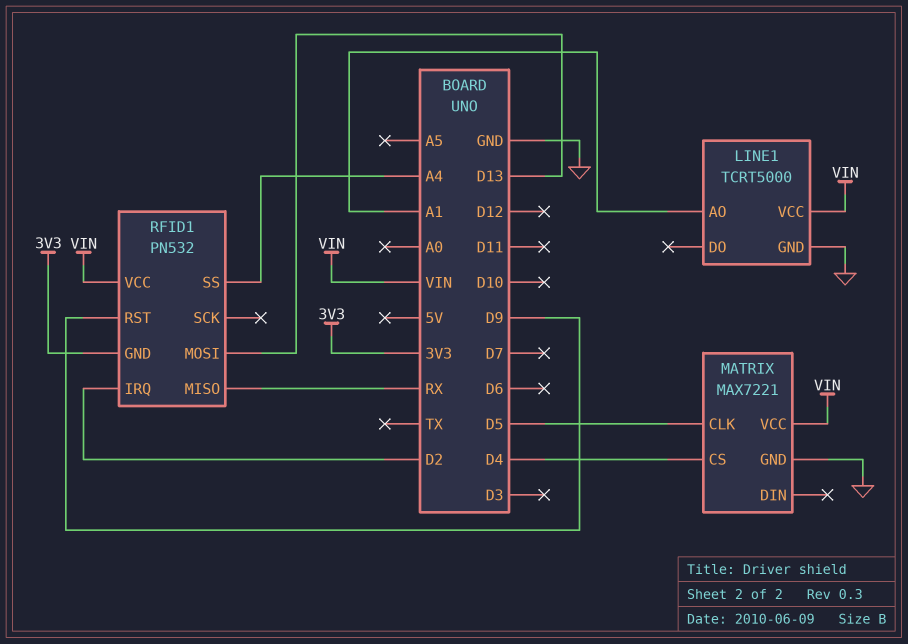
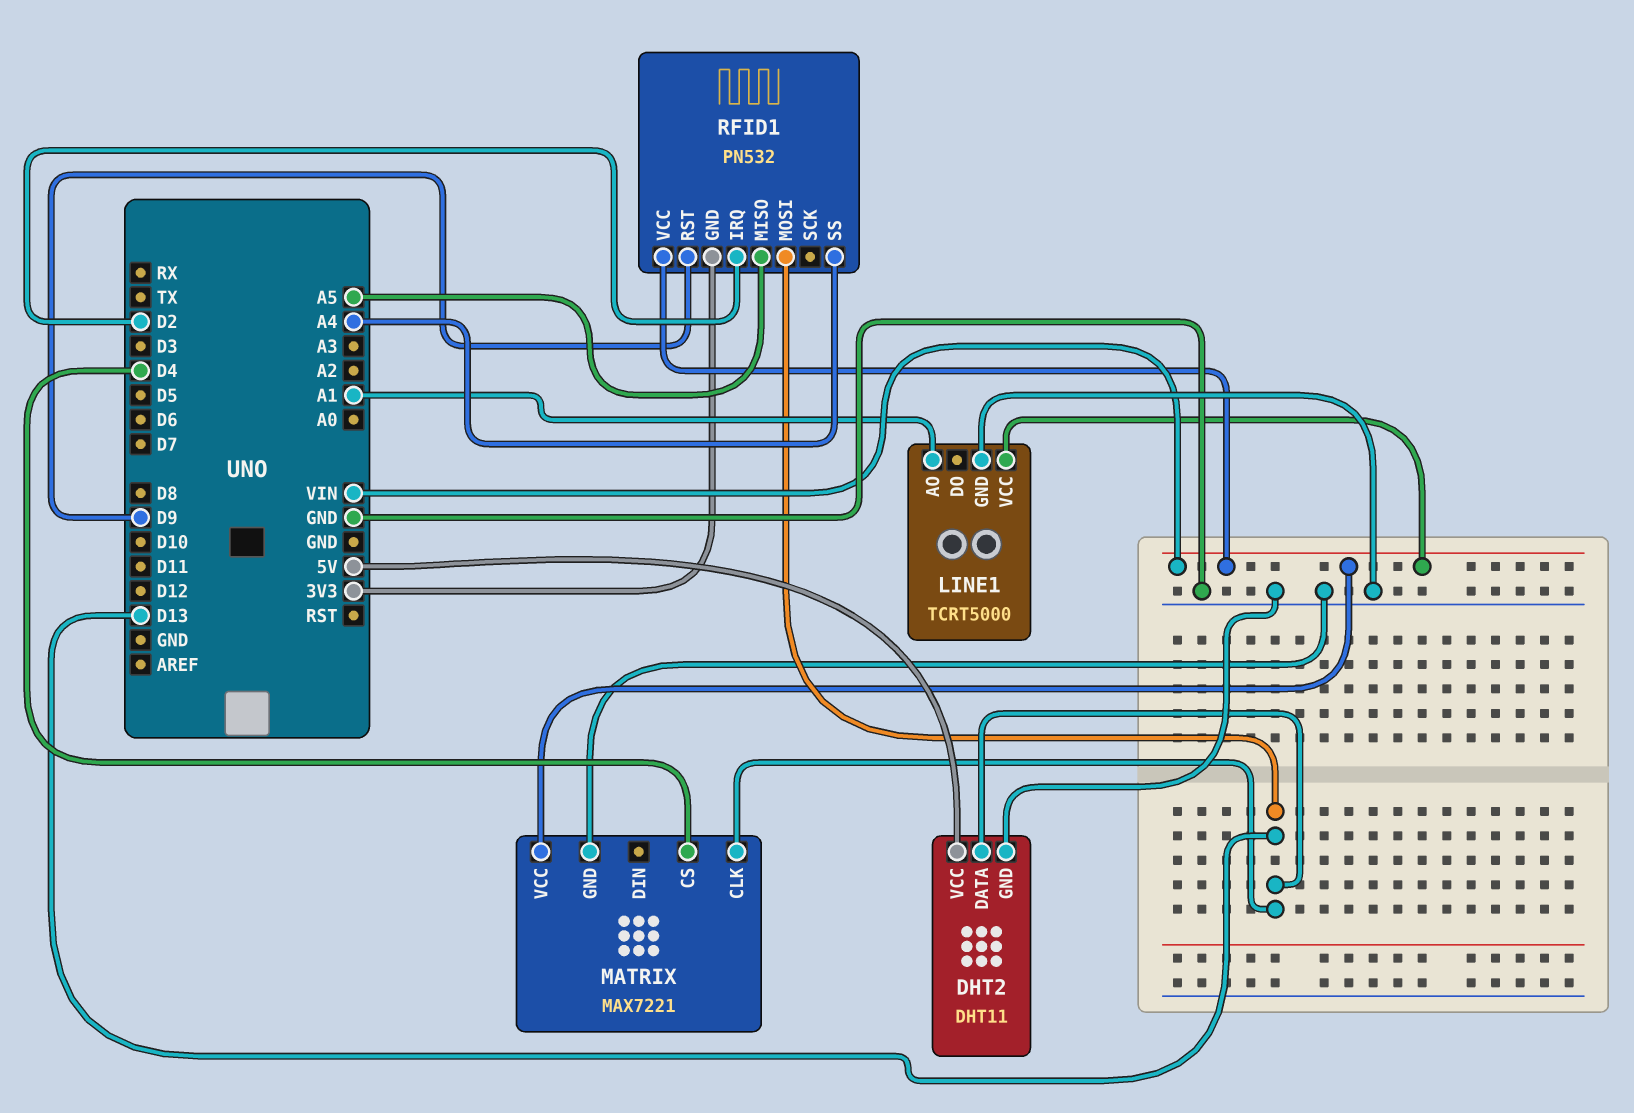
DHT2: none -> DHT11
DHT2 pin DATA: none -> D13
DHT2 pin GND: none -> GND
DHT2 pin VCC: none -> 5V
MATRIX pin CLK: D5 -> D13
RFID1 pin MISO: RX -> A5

• • • •

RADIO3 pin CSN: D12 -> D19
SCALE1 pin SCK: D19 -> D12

• • • •

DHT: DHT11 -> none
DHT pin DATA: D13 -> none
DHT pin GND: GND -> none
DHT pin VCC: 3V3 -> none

• • • •

## ACTION ITEM
Going down the listing above, begin printing at the line with "DHT2 pin GND: none -> GND" and finish with the line with "RFID1 pin MISO: RX -> A5", exactly as they appear.

## COMPLETED TASK
DHT2 pin GND: none -> GND
DHT2 pin VCC: none -> 5V
MATRIX pin CLK: D5 -> D13
RFID1 pin MISO: RX -> A5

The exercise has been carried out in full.